::: INFORMATION SUPPLIED

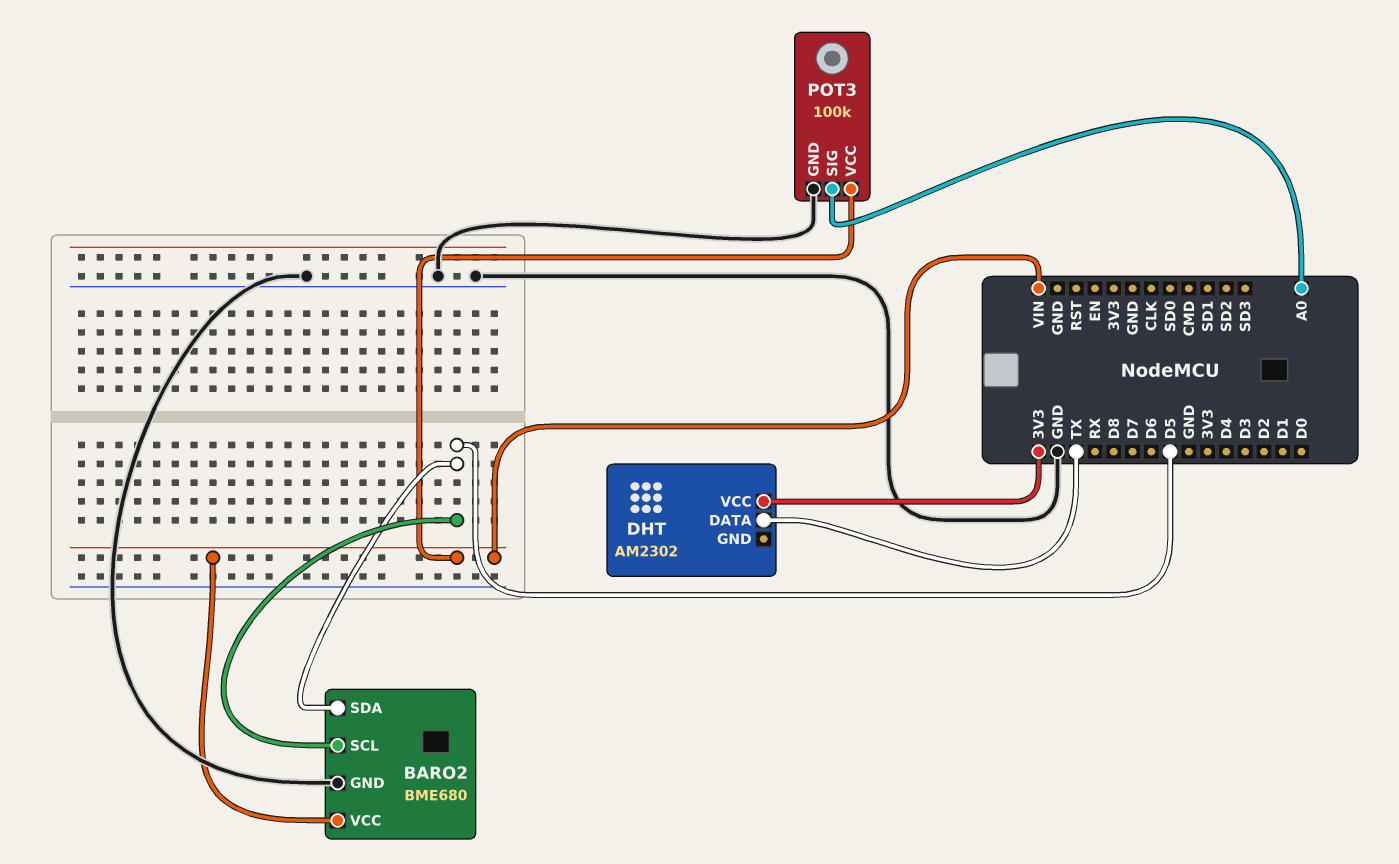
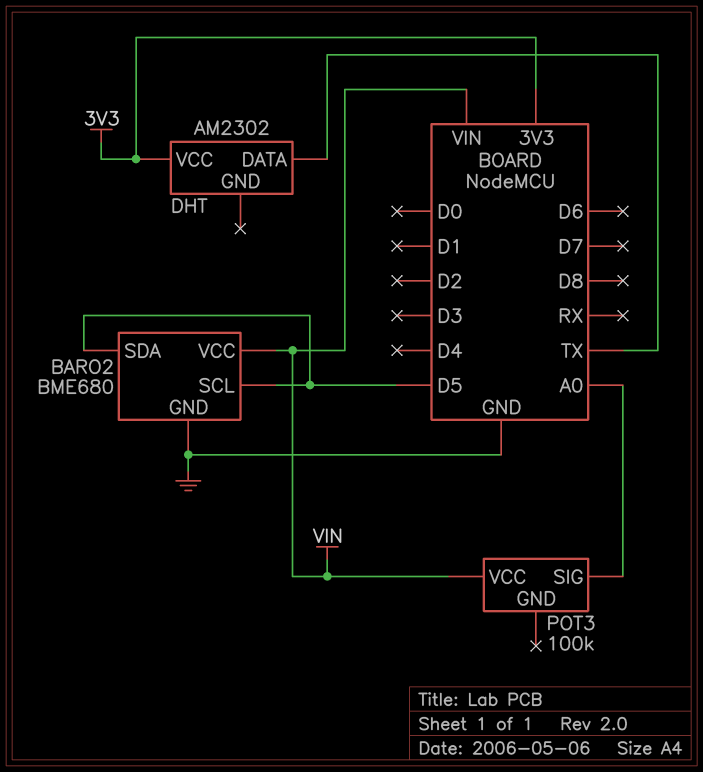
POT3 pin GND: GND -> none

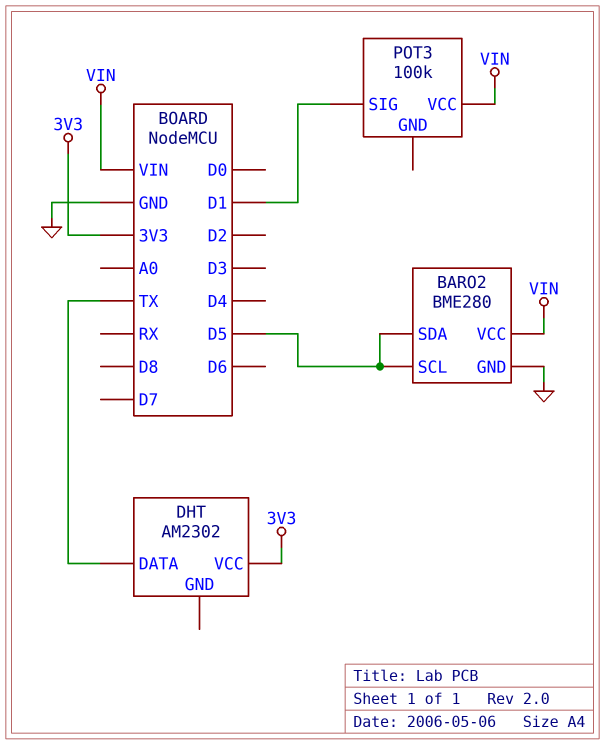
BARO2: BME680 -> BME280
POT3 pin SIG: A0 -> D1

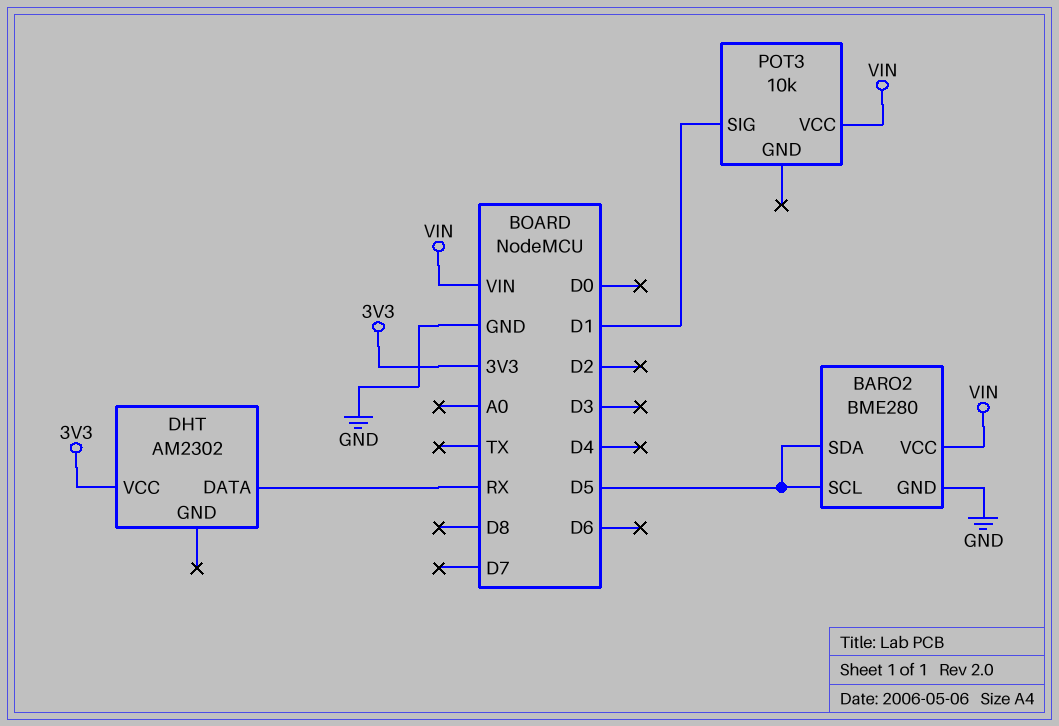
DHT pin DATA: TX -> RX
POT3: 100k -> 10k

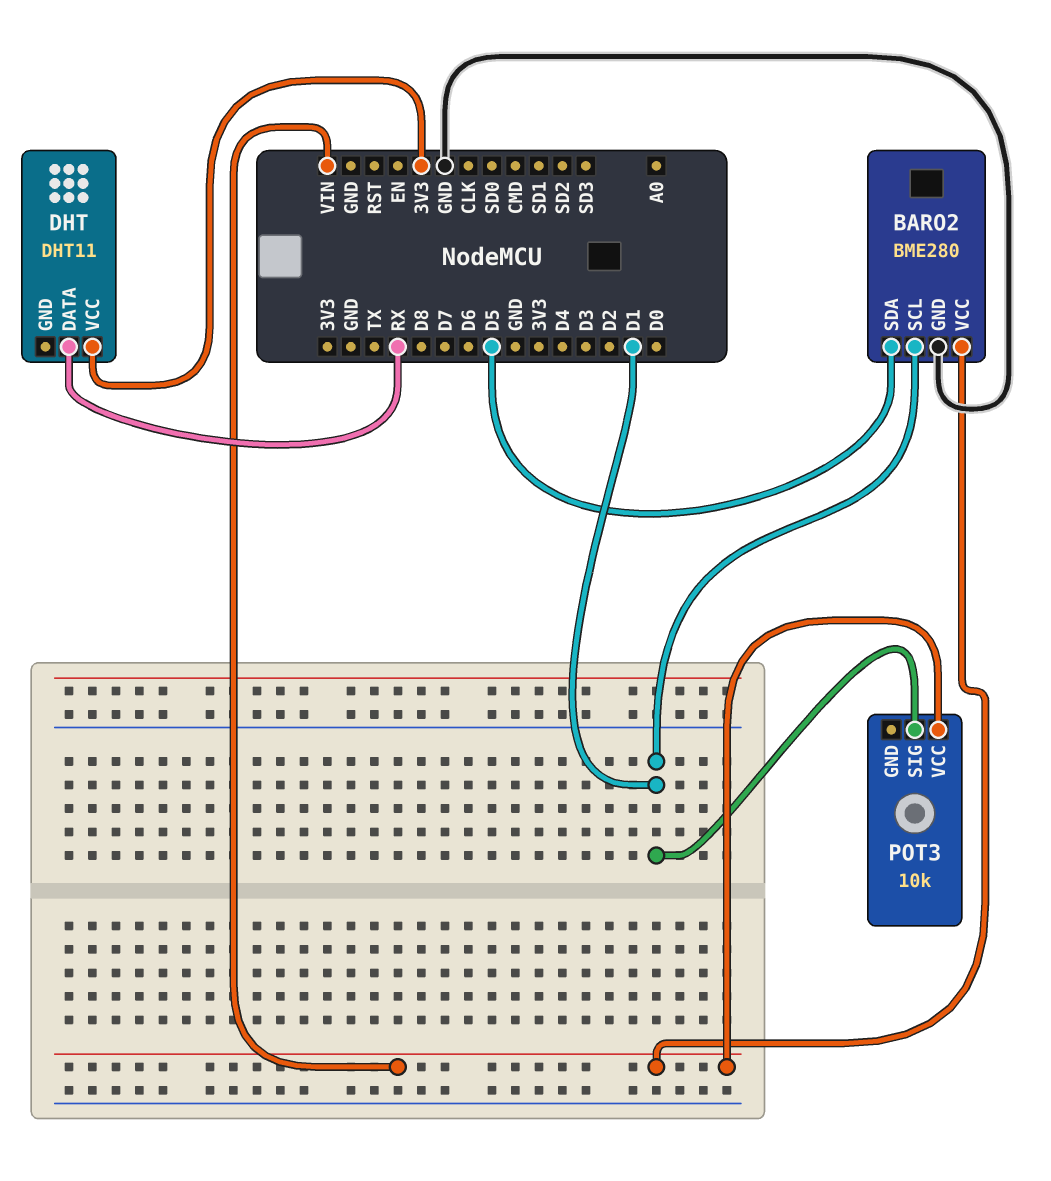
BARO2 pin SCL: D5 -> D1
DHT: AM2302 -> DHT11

::::::

## EXERCISE DESCRIPTION
Transcribe the records above exactly, excluding every picture.

## SOLVED PROBLEM
POT3 pin GND: GND -> none

BARO2: BME680 -> BME280
POT3 pin SIG: A0 -> D1

DHT pin DATA: TX -> RX
POT3: 100k -> 10k

BARO2 pin SCL: D5 -> D1
DHT: AM2302 -> DHT11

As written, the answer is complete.